### Provided records
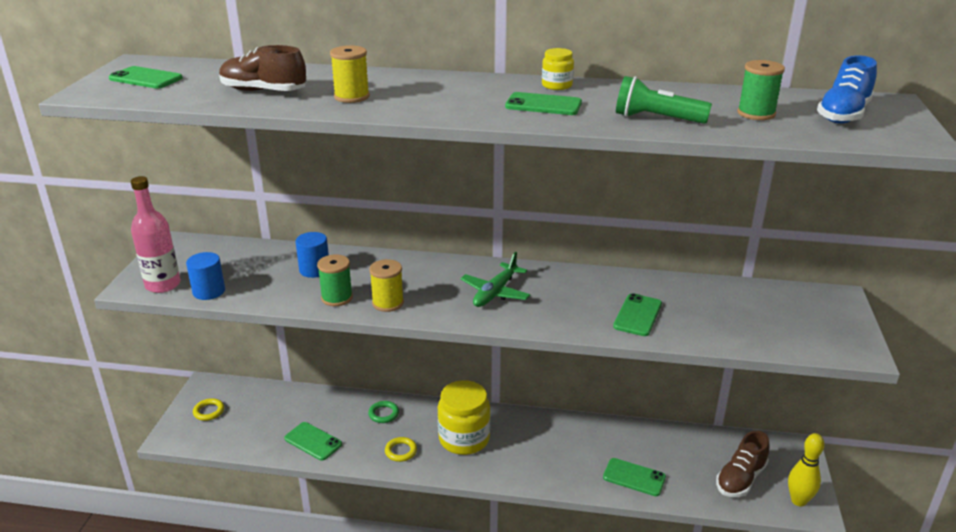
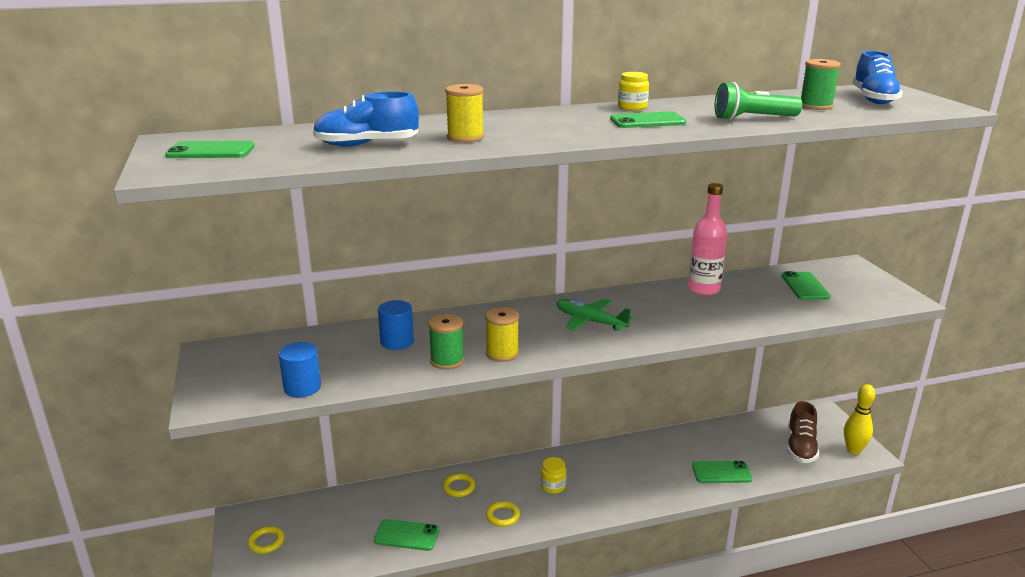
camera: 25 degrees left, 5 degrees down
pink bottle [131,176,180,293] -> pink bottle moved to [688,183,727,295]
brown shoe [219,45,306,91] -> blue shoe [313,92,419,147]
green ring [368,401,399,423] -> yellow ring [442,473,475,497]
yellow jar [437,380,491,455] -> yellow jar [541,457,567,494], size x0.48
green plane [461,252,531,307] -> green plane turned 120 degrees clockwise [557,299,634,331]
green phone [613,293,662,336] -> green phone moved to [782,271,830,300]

### Work required
Where does the string "yellow" occur in the listing above? Return every line that contains it.

### Your response
green ring [368,401,399,423] -> yellow ring [442,473,475,497]
yellow jar [437,380,491,455] -> yellow jar [541,457,567,494], size x0.48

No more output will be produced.